» SOURCE DATA:
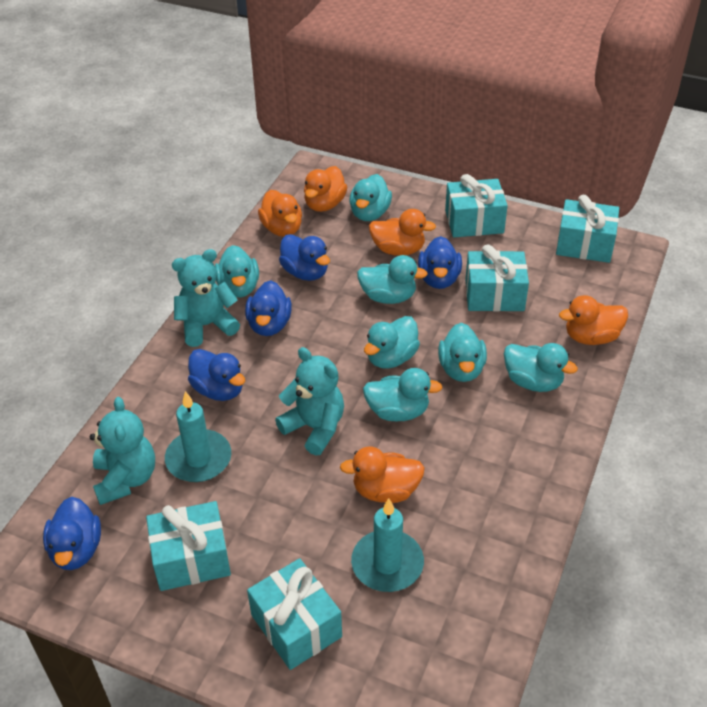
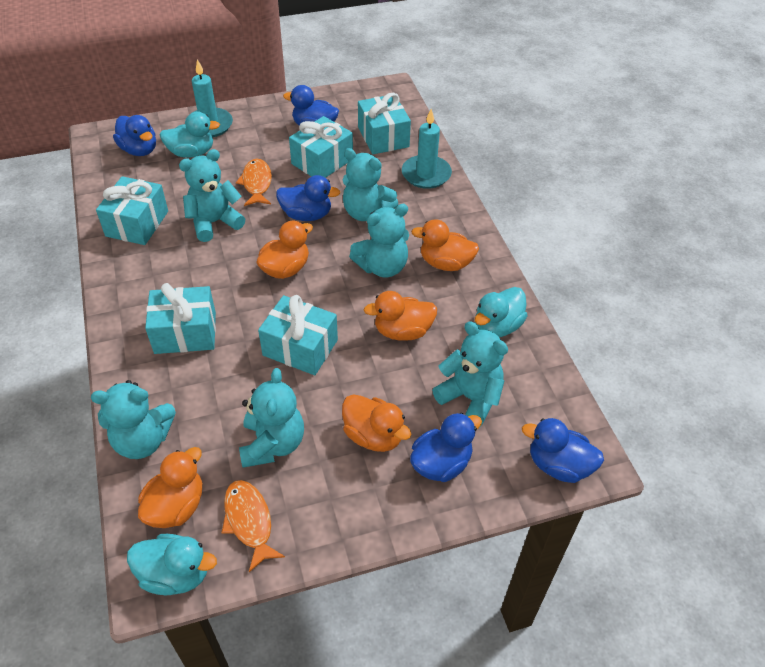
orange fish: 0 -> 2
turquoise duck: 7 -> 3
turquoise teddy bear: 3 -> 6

==

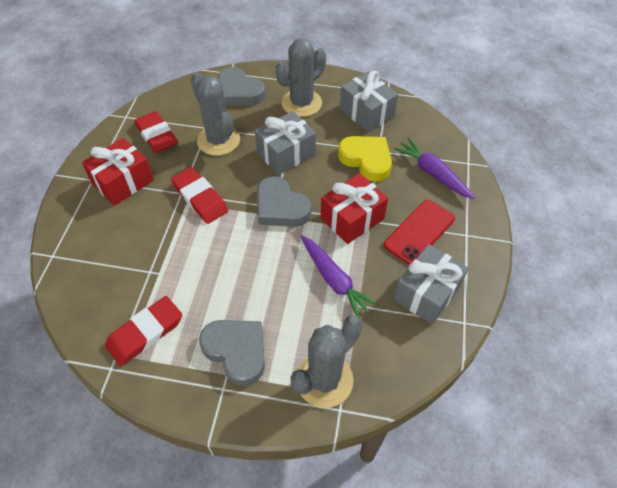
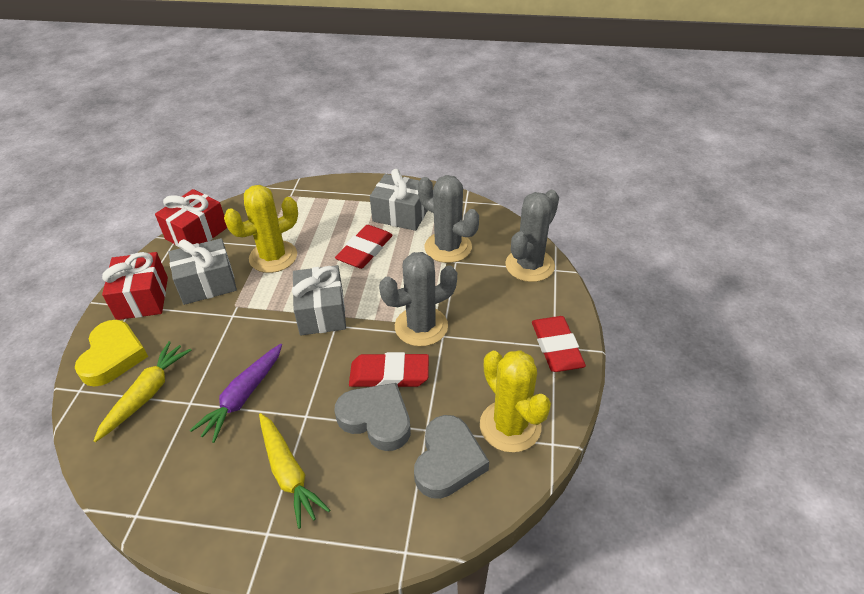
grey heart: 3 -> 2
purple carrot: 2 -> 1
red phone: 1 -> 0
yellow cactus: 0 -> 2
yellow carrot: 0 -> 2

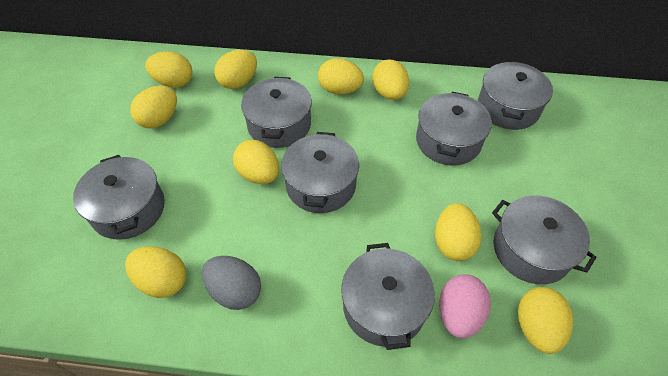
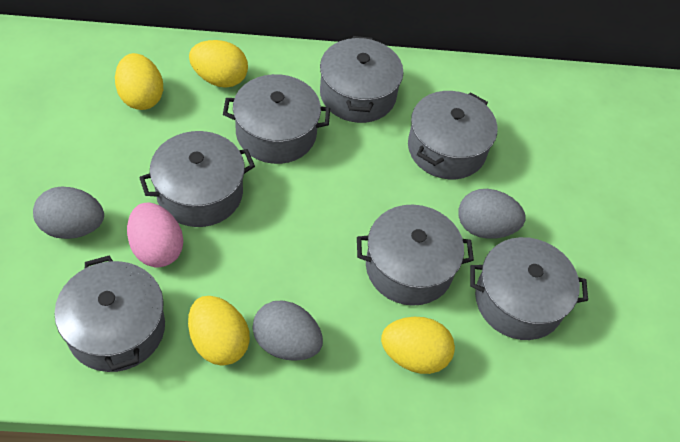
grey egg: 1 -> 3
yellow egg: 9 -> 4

» TASK OBJECTIVE: For this task, return exactly the stretch of the listing above from the line with "purple carrot: 2 -> 1" through the line with "yellow egg: 9 -> 4", inclusive and without pictures.

» RESPONSE BOX:
purple carrot: 2 -> 1
red phone: 1 -> 0
yellow cactus: 0 -> 2
yellow carrot: 0 -> 2

grey egg: 1 -> 3
yellow egg: 9 -> 4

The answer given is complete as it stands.